* [Aim of the exercise]:
Pictures should be left out when the listing below is repeated word for word.
--- START ---
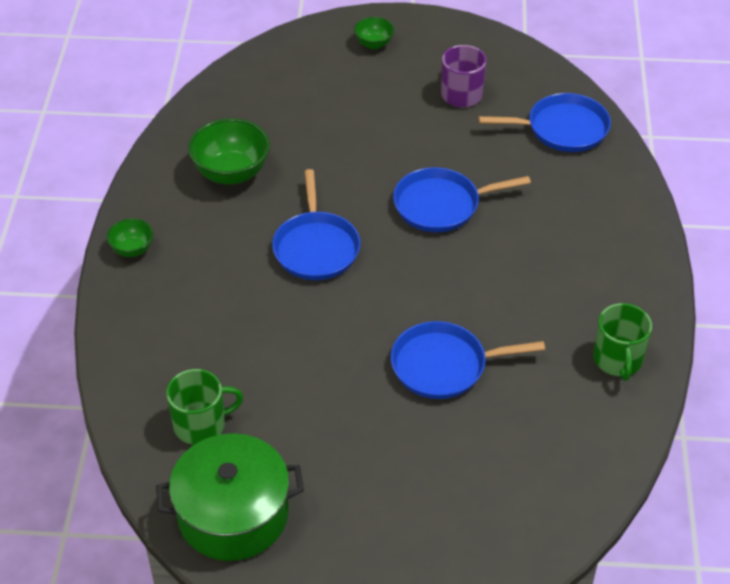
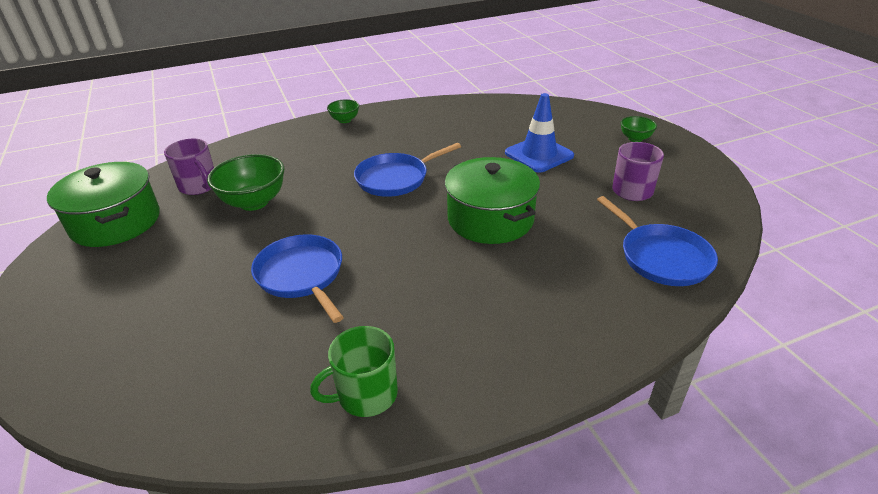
camera: 65 degrees right, 10 degrees down
(201, 424) = (199, 186): green mug -> purple mug
(231, 173) = (441, 129): green bowl -> green bowl (254, 202)
(351, 123) = (539, 154): none -> blue traffic cone
(441, 205) = (490, 219): blue pan -> green pot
--- END ---
* [Output below]:
camera: 65 degrees right, 10 degrees down
(201, 424) = (199, 186): green mug -> purple mug
(231, 173) = (441, 129): green bowl -> green bowl (254, 202)
(351, 123) = (539, 154): none -> blue traffic cone
(441, 205) = (490, 219): blue pan -> green pot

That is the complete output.